* SHORT PROBLEM *
From the items below, collect every line that contains the string "kern". Letter case counts.
____ SUPPLIED ENTRIES
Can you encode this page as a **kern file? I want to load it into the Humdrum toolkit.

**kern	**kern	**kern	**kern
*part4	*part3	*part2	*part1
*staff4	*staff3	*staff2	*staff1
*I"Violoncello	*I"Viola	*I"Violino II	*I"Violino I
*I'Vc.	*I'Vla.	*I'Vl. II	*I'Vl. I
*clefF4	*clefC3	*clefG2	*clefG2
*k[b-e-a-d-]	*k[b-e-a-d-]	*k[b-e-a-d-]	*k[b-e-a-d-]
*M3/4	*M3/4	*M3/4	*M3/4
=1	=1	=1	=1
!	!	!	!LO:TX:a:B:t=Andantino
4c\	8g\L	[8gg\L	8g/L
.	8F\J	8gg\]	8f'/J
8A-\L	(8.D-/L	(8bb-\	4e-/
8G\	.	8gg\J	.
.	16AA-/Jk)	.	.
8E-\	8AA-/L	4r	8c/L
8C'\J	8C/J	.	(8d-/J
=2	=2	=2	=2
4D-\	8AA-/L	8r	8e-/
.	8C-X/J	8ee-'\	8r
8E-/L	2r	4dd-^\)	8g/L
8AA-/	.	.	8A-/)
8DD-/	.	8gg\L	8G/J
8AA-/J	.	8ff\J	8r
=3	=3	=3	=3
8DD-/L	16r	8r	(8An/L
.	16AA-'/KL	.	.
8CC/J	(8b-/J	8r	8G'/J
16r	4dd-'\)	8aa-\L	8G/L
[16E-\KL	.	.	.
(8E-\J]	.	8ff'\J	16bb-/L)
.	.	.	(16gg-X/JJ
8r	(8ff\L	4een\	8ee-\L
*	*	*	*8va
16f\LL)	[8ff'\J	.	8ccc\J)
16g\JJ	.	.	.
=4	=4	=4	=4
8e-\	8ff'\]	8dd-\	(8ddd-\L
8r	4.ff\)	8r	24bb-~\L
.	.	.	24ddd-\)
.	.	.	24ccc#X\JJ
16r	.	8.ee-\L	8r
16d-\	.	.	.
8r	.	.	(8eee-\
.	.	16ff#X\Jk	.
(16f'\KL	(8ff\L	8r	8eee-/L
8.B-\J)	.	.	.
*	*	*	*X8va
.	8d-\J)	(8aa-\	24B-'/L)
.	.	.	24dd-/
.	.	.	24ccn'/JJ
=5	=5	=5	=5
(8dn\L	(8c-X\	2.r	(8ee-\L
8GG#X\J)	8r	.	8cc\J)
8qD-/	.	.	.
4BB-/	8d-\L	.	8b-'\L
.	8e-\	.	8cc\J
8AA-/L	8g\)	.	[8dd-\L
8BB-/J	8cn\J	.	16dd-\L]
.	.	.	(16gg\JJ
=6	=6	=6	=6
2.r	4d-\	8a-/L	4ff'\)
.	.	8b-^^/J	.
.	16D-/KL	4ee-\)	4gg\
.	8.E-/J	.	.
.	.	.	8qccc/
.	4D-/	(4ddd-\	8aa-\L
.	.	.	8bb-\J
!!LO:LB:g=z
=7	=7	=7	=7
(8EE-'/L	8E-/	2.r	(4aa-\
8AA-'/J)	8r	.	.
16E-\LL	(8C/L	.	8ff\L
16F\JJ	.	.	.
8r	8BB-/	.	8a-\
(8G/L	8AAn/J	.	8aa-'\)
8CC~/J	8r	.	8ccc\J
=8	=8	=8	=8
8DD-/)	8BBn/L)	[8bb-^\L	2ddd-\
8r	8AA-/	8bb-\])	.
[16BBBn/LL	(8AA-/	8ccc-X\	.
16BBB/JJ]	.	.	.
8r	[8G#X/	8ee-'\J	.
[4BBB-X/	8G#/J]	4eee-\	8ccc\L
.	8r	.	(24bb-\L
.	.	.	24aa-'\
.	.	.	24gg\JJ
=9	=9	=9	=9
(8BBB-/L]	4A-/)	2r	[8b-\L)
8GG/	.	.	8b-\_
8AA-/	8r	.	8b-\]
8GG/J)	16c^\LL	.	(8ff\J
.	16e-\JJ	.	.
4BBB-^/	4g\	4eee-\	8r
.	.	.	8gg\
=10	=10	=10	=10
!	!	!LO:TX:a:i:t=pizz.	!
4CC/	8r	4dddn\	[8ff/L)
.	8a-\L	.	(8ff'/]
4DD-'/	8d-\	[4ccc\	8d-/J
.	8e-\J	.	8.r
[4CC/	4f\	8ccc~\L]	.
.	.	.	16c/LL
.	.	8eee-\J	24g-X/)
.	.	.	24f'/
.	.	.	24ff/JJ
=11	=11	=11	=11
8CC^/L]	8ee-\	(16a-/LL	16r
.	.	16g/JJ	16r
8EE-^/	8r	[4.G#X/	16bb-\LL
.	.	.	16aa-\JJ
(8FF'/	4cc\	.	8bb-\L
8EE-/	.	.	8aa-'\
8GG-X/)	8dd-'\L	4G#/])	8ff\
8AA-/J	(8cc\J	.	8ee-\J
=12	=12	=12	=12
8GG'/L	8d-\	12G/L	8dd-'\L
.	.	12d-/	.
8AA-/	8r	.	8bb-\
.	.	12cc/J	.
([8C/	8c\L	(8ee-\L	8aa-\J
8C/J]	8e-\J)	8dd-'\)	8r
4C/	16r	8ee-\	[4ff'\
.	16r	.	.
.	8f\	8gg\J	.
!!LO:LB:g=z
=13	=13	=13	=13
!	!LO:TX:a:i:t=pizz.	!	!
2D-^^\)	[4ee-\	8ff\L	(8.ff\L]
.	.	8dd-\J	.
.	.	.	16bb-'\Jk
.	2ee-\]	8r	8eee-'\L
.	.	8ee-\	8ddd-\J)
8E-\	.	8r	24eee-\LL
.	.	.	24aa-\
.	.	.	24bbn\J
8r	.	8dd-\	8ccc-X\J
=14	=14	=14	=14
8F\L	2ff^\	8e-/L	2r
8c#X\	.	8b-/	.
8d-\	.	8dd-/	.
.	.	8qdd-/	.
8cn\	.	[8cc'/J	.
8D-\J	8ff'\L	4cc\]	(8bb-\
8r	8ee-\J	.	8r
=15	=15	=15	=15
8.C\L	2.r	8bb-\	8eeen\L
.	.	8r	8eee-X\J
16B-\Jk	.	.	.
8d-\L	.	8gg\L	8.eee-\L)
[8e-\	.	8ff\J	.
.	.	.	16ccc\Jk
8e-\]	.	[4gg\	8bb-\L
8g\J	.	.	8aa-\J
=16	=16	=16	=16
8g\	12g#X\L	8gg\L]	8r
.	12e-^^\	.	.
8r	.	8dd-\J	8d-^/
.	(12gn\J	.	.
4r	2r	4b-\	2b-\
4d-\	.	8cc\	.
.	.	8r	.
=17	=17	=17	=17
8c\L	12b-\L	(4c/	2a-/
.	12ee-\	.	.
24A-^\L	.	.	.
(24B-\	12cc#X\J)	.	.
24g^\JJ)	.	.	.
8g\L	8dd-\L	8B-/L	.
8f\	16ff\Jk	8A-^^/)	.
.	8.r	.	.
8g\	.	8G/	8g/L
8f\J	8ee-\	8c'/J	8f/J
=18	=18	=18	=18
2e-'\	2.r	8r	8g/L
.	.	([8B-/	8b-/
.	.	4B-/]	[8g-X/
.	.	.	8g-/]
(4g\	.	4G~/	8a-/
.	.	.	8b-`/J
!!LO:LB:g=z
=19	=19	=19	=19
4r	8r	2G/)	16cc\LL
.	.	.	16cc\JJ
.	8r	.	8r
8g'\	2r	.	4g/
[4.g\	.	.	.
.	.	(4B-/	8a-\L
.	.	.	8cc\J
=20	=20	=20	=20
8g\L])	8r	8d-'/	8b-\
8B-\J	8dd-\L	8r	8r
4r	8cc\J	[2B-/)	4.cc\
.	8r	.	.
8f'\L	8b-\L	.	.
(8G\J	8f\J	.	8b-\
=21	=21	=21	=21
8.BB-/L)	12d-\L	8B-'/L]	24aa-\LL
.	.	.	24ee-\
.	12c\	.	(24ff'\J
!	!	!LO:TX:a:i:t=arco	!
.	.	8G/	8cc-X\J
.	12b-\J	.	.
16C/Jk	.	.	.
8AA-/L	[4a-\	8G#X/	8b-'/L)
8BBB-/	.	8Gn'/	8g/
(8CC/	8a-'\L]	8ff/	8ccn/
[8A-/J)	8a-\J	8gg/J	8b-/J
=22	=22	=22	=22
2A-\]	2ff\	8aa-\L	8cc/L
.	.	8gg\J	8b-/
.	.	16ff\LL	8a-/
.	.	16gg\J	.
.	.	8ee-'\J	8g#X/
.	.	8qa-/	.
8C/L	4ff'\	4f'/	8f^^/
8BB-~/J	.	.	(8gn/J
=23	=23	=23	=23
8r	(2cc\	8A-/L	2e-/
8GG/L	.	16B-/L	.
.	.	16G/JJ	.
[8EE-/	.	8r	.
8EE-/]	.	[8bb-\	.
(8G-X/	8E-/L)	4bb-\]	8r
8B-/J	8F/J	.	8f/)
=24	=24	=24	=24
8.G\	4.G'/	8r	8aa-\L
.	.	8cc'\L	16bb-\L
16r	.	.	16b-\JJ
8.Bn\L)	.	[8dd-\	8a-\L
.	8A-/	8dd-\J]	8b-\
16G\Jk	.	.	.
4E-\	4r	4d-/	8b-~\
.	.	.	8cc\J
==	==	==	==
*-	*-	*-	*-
________
* WRITTEN RESPONSE *
Can you encode this page as a **kern file? I want to load it into the Humdrum toolkit.
**kern	**kern	**kern	**kern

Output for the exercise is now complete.